HOW TO COMPLETE THIS TASK ▸ Where a line of the data below has the string "brown", copy that line.

DATA SECTION ▸
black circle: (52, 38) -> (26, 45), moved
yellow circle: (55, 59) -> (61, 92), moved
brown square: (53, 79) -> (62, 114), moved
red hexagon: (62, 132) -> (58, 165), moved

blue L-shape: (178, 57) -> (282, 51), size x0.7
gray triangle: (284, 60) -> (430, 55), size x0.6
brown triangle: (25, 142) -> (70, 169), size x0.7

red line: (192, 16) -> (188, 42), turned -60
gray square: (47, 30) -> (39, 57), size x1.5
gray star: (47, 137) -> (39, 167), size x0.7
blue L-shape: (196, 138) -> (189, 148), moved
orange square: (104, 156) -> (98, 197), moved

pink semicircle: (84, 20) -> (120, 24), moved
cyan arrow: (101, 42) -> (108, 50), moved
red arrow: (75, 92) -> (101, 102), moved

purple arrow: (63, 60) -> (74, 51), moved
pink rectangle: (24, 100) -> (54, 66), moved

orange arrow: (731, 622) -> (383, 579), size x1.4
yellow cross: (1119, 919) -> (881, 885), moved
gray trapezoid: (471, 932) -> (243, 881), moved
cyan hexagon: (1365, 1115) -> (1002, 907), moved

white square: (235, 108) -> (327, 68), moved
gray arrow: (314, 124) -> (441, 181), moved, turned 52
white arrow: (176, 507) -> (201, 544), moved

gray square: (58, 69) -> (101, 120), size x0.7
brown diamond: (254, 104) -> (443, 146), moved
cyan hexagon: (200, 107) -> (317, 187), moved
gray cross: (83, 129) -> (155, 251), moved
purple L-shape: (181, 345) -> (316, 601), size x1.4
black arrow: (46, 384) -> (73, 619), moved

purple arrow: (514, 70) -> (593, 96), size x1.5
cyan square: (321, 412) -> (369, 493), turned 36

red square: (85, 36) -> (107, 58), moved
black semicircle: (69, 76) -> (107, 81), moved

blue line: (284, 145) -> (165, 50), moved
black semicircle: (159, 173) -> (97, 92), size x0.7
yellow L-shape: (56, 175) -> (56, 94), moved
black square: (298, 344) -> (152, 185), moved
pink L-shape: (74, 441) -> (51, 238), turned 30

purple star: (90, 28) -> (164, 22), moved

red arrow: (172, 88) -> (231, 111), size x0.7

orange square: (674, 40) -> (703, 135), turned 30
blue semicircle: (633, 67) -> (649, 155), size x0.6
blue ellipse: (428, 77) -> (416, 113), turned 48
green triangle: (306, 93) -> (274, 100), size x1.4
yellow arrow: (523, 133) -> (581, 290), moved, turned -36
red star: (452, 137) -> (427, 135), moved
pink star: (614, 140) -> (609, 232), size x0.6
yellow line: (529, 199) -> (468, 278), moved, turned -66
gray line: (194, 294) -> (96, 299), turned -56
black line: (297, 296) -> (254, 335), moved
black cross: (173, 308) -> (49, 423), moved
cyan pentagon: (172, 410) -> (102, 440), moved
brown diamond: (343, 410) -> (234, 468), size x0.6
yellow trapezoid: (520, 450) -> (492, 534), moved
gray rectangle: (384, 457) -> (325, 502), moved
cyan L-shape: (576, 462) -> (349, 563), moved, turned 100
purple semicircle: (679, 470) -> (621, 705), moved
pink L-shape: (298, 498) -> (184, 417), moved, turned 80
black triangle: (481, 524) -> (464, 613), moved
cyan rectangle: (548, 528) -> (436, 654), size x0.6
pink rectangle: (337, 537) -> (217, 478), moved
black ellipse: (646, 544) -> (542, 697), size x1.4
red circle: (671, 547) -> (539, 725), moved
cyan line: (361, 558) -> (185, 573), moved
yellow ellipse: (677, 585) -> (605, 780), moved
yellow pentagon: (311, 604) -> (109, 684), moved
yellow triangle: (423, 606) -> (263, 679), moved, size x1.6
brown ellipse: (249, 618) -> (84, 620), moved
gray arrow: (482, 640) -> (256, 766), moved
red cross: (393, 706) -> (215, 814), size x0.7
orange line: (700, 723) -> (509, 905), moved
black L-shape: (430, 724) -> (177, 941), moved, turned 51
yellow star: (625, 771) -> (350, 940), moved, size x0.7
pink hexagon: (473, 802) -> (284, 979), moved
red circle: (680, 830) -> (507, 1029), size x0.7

FINISHED EXERCISE ▸
brown square: (53, 79) -> (62, 114), moved
brown triangle: (25, 142) -> (70, 169), size x0.7
brown diamond: (254, 104) -> (443, 146), moved
brown diamond: (343, 410) -> (234, 468), size x0.6
brown ellipse: (249, 618) -> (84, 620), moved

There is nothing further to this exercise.